RECORDS SUPPLIED:
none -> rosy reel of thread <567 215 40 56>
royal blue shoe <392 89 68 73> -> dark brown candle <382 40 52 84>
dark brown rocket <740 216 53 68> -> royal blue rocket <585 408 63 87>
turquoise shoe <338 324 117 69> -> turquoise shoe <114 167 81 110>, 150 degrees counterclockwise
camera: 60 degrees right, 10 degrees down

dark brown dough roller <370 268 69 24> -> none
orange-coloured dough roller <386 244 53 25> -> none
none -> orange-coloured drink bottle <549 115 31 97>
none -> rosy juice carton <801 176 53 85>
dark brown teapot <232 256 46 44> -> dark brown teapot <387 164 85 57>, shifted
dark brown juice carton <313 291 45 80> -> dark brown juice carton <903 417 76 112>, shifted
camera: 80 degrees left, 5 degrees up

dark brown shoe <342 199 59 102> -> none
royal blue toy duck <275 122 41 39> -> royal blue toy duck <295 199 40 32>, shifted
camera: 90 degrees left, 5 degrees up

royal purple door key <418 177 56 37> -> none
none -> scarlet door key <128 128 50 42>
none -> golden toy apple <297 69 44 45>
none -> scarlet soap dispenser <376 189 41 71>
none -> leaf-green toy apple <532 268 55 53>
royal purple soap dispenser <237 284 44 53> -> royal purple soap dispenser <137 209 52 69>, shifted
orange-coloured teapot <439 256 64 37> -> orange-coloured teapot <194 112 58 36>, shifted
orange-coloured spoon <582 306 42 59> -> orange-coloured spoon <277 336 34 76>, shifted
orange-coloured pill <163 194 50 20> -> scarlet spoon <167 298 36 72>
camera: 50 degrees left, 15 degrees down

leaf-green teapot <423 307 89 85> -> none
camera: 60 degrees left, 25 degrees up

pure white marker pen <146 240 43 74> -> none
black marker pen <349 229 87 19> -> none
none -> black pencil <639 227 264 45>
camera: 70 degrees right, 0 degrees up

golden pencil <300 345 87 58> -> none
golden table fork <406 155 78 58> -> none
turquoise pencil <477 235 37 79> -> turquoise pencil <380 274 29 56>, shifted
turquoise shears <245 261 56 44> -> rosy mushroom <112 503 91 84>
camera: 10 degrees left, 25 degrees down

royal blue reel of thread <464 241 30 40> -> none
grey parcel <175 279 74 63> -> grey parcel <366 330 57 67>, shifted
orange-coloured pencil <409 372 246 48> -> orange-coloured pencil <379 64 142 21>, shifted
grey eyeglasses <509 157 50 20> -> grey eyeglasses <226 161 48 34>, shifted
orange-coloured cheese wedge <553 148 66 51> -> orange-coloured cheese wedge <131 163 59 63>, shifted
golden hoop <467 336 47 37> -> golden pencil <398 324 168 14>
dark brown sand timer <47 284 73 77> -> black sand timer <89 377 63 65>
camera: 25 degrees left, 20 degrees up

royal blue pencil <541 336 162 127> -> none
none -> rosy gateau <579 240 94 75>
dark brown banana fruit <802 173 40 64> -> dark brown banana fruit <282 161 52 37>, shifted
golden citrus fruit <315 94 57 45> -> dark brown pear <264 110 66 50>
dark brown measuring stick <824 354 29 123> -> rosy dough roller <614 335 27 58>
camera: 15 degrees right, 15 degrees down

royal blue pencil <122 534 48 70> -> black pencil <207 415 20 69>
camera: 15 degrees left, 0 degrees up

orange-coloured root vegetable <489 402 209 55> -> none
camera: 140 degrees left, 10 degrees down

WORK TO COMPLETE:
All records above need to be set down again exactly as written.

EXERCISE OUTPUT:
none -> rosy reel of thread <567 215 40 56>
royal blue shoe <392 89 68 73> -> dark brown candle <382 40 52 84>
dark brown rocket <740 216 53 68> -> royal blue rocket <585 408 63 87>
turquoise shoe <338 324 117 69> -> turquoise shoe <114 167 81 110>, 150 degrees counterclockwise
camera: 60 degrees right, 10 degrees down

dark brown dough roller <370 268 69 24> -> none
orange-coloured dough roller <386 244 53 25> -> none
none -> orange-coloured drink bottle <549 115 31 97>
none -> rosy juice carton <801 176 53 85>
dark brown teapot <232 256 46 44> -> dark brown teapot <387 164 85 57>, shifted
dark brown juice carton <313 291 45 80> -> dark brown juice carton <903 417 76 112>, shifted
camera: 80 degrees left, 5 degrees up

dark brown shoe <342 199 59 102> -> none
royal blue toy duck <275 122 41 39> -> royal blue toy duck <295 199 40 32>, shifted
camera: 90 degrees left, 5 degrees up

royal purple door key <418 177 56 37> -> none
none -> scarlet door key <128 128 50 42>
none -> golden toy apple <297 69 44 45>
none -> scarlet soap dispenser <376 189 41 71>
none -> leaf-green toy apple <532 268 55 53>
royal purple soap dispenser <237 284 44 53> -> royal purple soap dispenser <137 209 52 69>, shifted
orange-coloured teapot <439 256 64 37> -> orange-coloured teapot <194 112 58 36>, shifted
orange-coloured spoon <582 306 42 59> -> orange-coloured spoon <277 336 34 76>, shifted
orange-coloured pill <163 194 50 20> -> scarlet spoon <167 298 36 72>
camera: 50 degrees left, 15 degrees down

leaf-green teapot <423 307 89 85> -> none
camera: 60 degrees left, 25 degrees up

pure white marker pen <146 240 43 74> -> none
black marker pen <349 229 87 19> -> none
none -> black pencil <639 227 264 45>
camera: 70 degrees right, 0 degrees up

golden pencil <300 345 87 58> -> none
golden table fork <406 155 78 58> -> none
turquoise pencil <477 235 37 79> -> turquoise pencil <380 274 29 56>, shifted
turquoise shears <245 261 56 44> -> rosy mushroom <112 503 91 84>
camera: 10 degrees left, 25 degrees down

royal blue reel of thread <464 241 30 40> -> none
grey parcel <175 279 74 63> -> grey parcel <366 330 57 67>, shifted
orange-coloured pencil <409 372 246 48> -> orange-coloured pencil <379 64 142 21>, shifted
grey eyeglasses <509 157 50 20> -> grey eyeglasses <226 161 48 34>, shifted
orange-coloured cheese wedge <553 148 66 51> -> orange-coloured cheese wedge <131 163 59 63>, shifted
golden hoop <467 336 47 37> -> golden pencil <398 324 168 14>
dark brown sand timer <47 284 73 77> -> black sand timer <89 377 63 65>
camera: 25 degrees left, 20 degrees up

royal blue pencil <541 336 162 127> -> none
none -> rosy gateau <579 240 94 75>
dark brown banana fruit <802 173 40 64> -> dark brown banana fruit <282 161 52 37>, shifted
golden citrus fruit <315 94 57 45> -> dark brown pear <264 110 66 50>
dark brown measuring stick <824 354 29 123> -> rosy dough roller <614 335 27 58>
camera: 15 degrees right, 15 degrees down

royal blue pencil <122 534 48 70> -> black pencil <207 415 20 69>
camera: 15 degrees left, 0 degrees up

orange-coloured root vegetable <489 402 209 55> -> none
camera: 140 degrees left, 10 degrees down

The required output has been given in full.